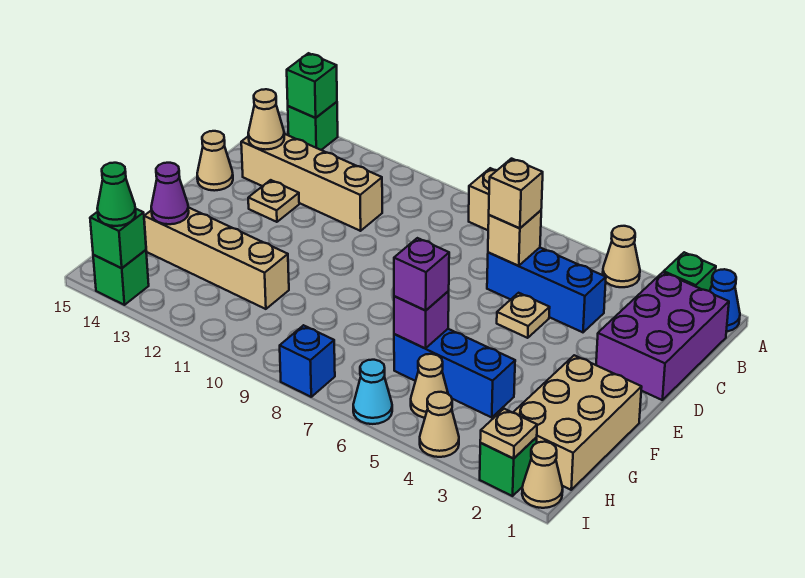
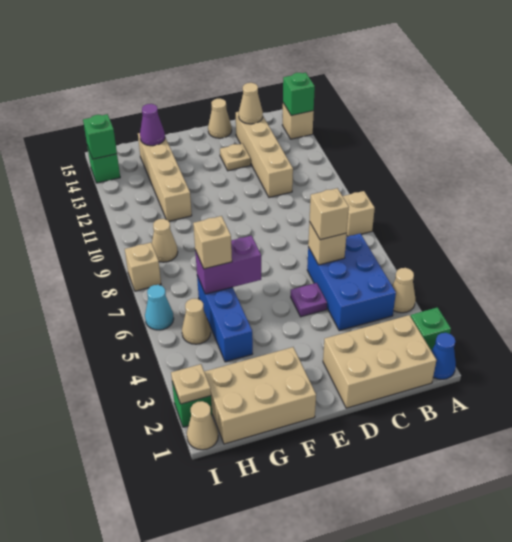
green brick A14 level 1 -> tan brick A14 level 1
purple brick B1:D2 level 1 -> tan brick B1:D2 level 1
blue brick C4:C6 level 1 -> blue brick B4:C6 level 1
tan plate D5 level 1 -> purple plate D5 level 1
purple brick G6 level 2 -> purple brick F6:G6 level 2
purple brick G6 level 3 -> tan brick G6 level 3
tan cone I4 level 1 -> tan cone H9 level 1
blue brick I8 level 1 -> tan brick I8 level 1
green cone I14 level 3 -> none

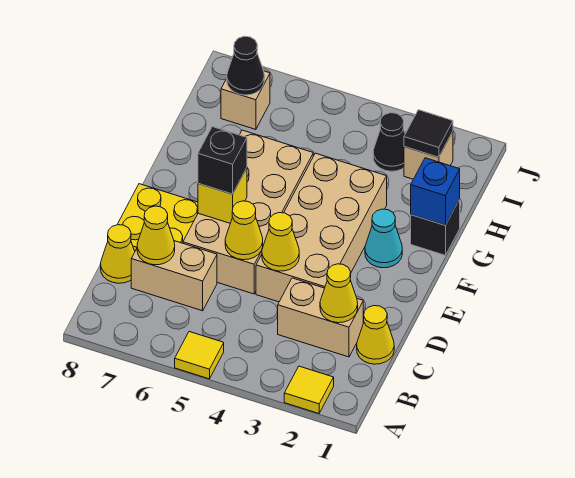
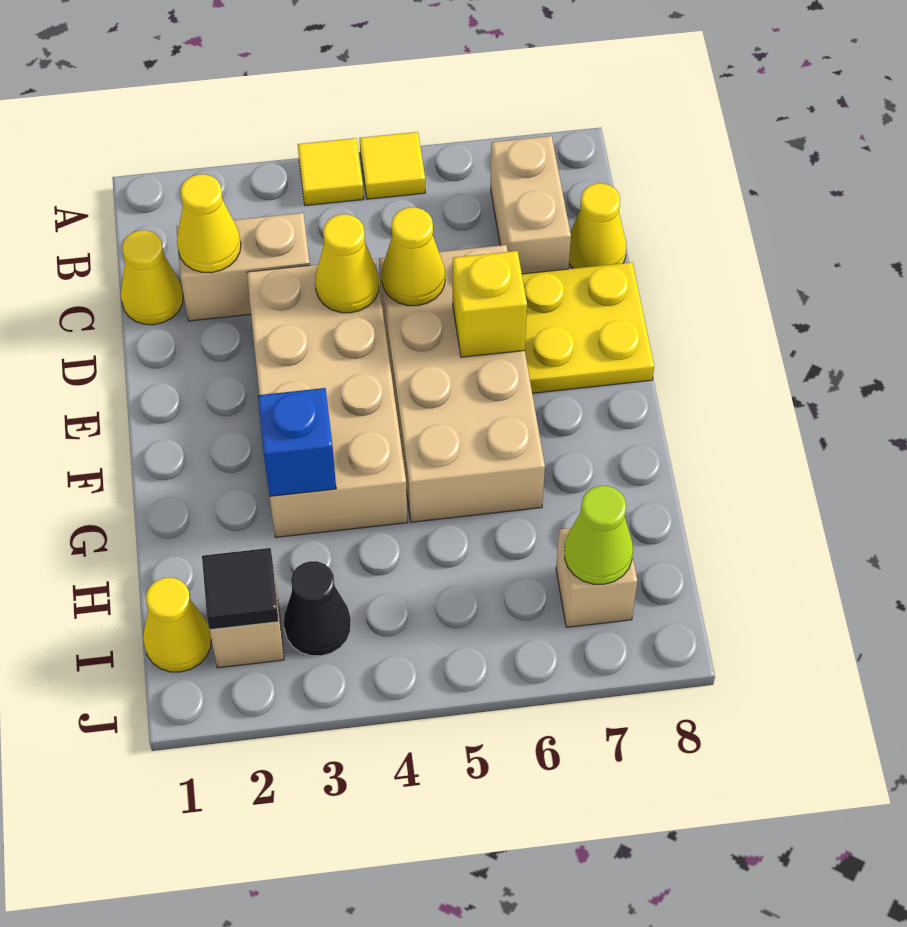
yellow tile A2 level 1 -> yellow tile A4 level 1
tan brick C6:C7 level 1 -> tan brick B7:C7 level 1
yellow cone C7 level 2 -> yellow cone I1 level 1
black brick E6 level 3 -> none
cyan cone F2 level 1 -> none
black brick G1 level 1 -> none
blue brick G1 level 2 -> blue brick G3 level 2
black cone I7 level 2 -> lime cone I7 level 2

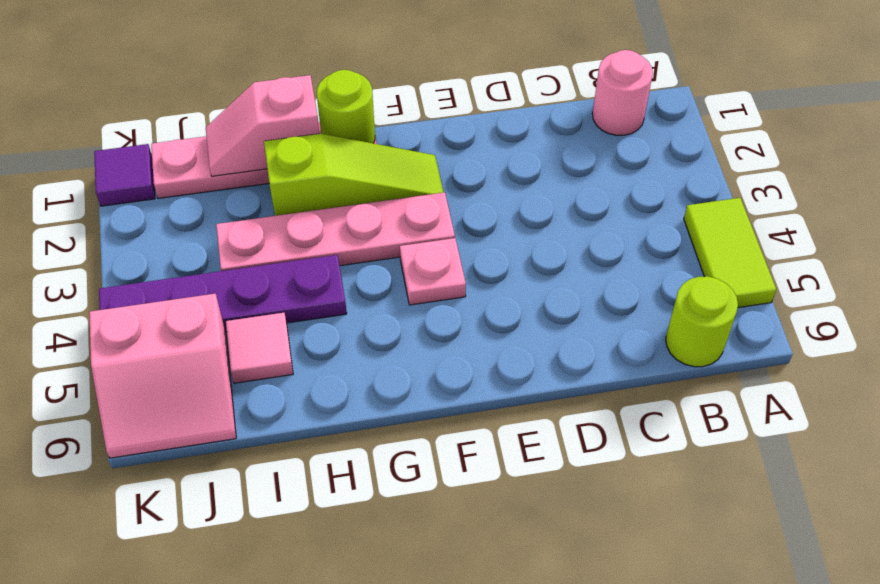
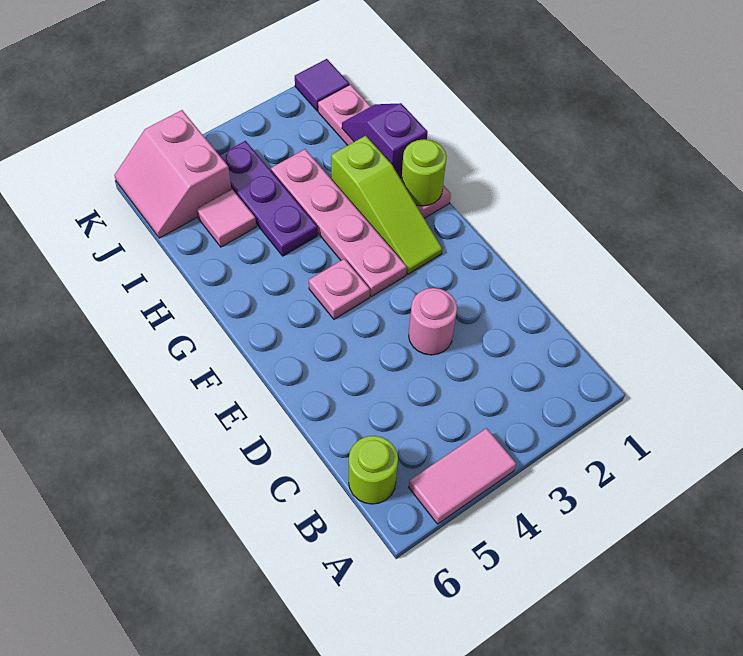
lime tile A4:A5 level 1 -> pink tile A4:A5 level 1
pink round brick B1 level 1 -> pink round brick D3 level 1
pink slope H1:I1 level 2 top H -> purple slope H1:I1 level 2 top H
purple plate H4:K4 level 1 -> purple plate H4:J4 level 1

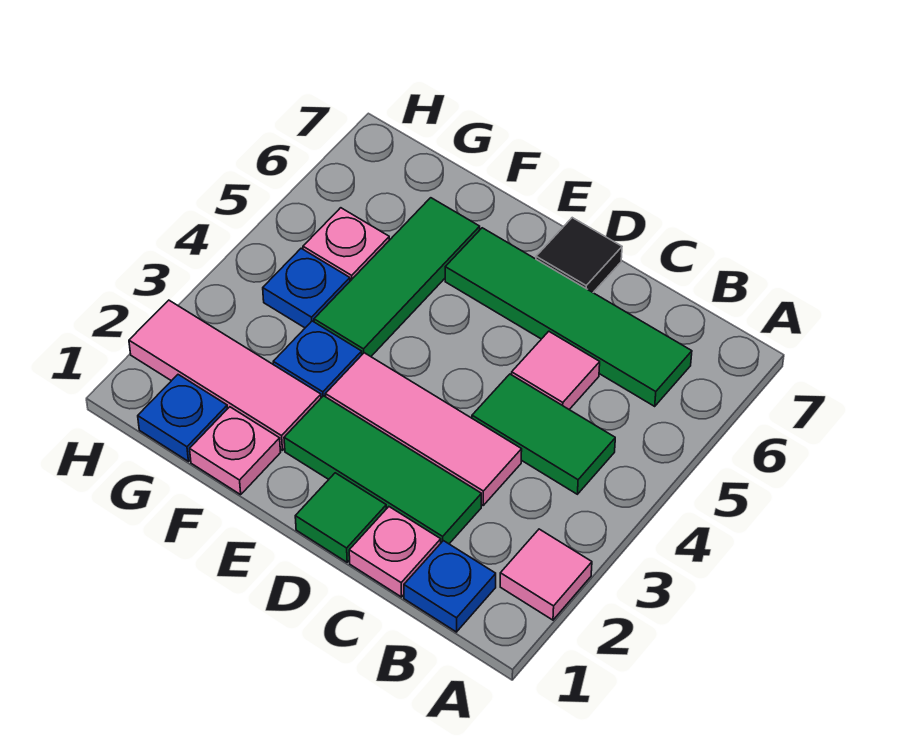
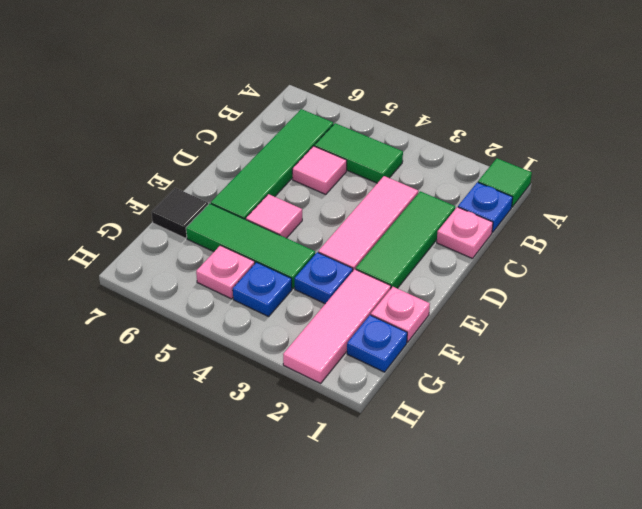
pink tile A2 level 1 -> pink tile E5 level 1
green tile B4:C4 level 1 -> green tile B4:B5 level 1
green tile D1 level 1 -> green tile A1 level 1
black tile D7 level 1 -> black tile F7 level 1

------------------------

_Work required:_
Wherever a line in the data above contains the word "green", copy that line.

_Solution:_
green brick A14 level 1 -> tan brick A14 level 1
green cone I14 level 3 -> none
green tile B4:C4 level 1 -> green tile B4:B5 level 1
green tile D1 level 1 -> green tile A1 level 1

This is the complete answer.